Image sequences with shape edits
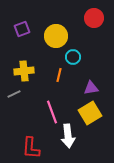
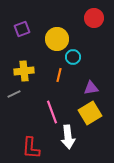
yellow circle: moved 1 px right, 3 px down
white arrow: moved 1 px down
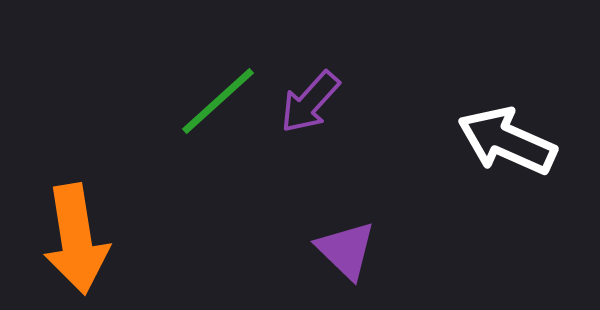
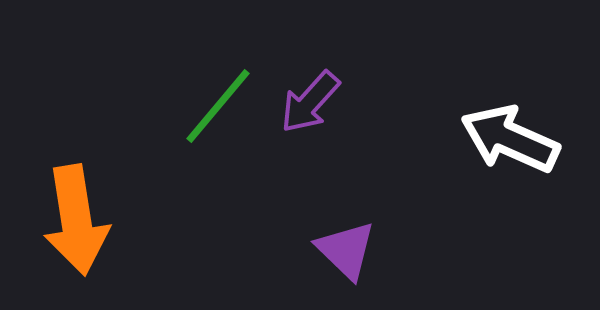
green line: moved 5 px down; rotated 8 degrees counterclockwise
white arrow: moved 3 px right, 2 px up
orange arrow: moved 19 px up
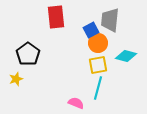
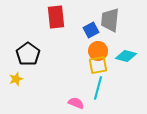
orange circle: moved 8 px down
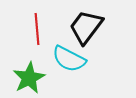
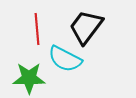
cyan semicircle: moved 4 px left
green star: rotated 28 degrees clockwise
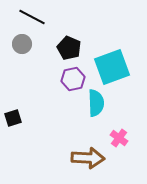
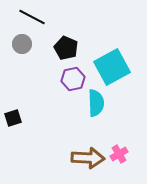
black pentagon: moved 3 px left
cyan square: rotated 9 degrees counterclockwise
pink cross: moved 16 px down; rotated 24 degrees clockwise
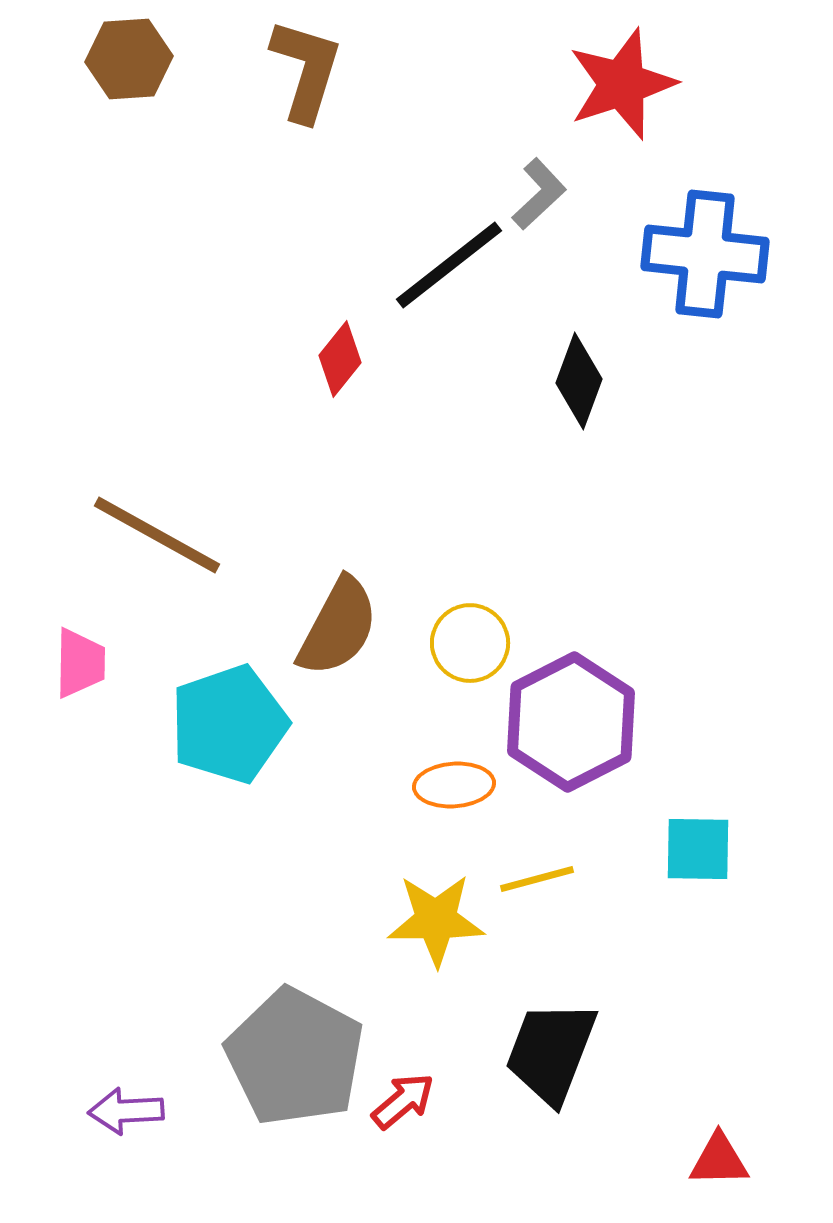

— TO DO —
In the data above, find the line with "orange arrow: moved 19 px up" and repeat it and every line after it through the end, exactly; leave the pictures out.

— RESPONSE TO THE EXERCISE —
orange arrow: moved 19 px up
orange circle: moved 8 px down
cyan semicircle: moved 4 px left
green star: rotated 28 degrees clockwise
black pentagon: moved 3 px left
cyan square: rotated 9 degrees counterclockwise
pink cross: moved 16 px down; rotated 24 degrees clockwise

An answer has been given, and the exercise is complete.